* YOUR OBJECTIVE *
Using the material that follows, output exactly the lines from the one containing "camera: 25 degrees left, 5 degrees down" through the one containing "(247, 336) = (386, 472): none -> white cheese", with both ends kept.
+---+
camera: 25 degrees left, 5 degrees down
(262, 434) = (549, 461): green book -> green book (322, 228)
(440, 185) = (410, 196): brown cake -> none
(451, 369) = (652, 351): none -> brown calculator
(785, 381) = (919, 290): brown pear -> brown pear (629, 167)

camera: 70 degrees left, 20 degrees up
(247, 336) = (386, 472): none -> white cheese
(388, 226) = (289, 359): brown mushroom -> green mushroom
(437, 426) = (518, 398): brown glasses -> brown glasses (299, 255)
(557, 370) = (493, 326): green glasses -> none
+---+
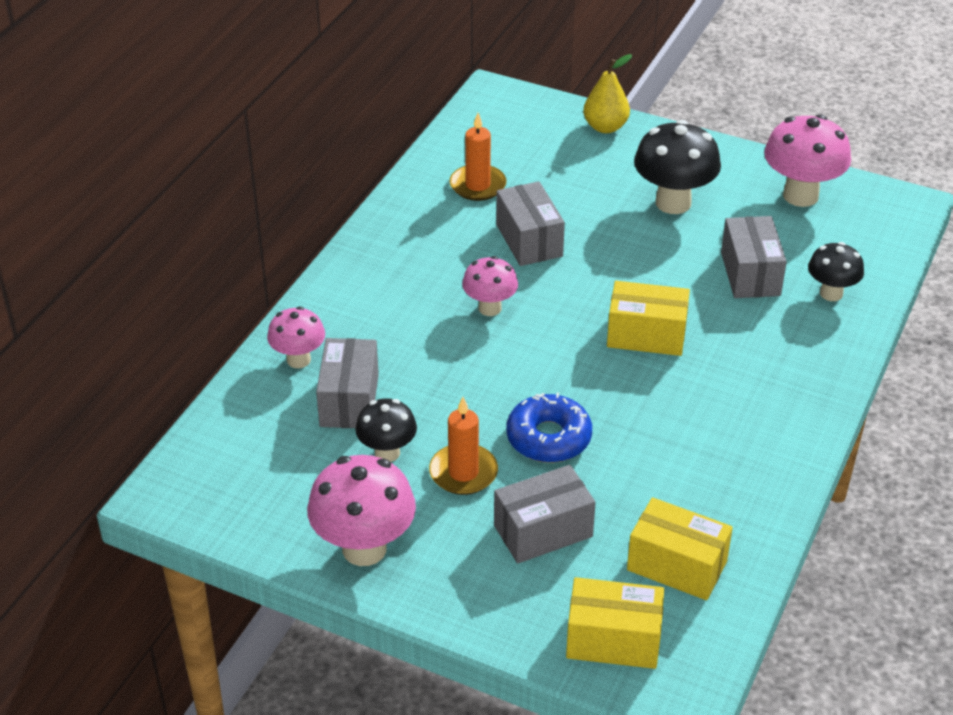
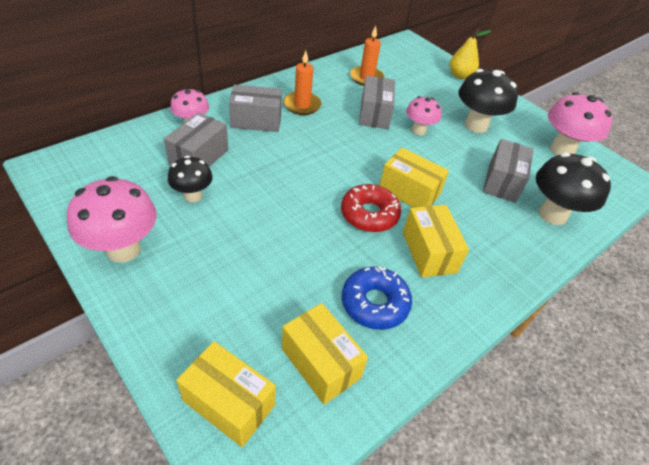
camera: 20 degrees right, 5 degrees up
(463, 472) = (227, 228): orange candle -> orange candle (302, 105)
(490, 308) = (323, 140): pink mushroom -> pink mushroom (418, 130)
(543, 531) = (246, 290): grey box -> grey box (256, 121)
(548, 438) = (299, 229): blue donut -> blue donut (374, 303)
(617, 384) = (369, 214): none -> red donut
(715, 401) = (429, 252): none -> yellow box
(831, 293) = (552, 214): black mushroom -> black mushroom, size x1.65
+---+
* FINISHED EXERCISE *
camera: 25 degrees left, 5 degrees down
(262, 434) = (549, 461): green book -> green book (322, 228)
(440, 185) = (410, 196): brown cake -> none
(451, 369) = (652, 351): none -> brown calculator
(785, 381) = (919, 290): brown pear -> brown pear (629, 167)

camera: 70 degrees left, 20 degrees up
(247, 336) = (386, 472): none -> white cheese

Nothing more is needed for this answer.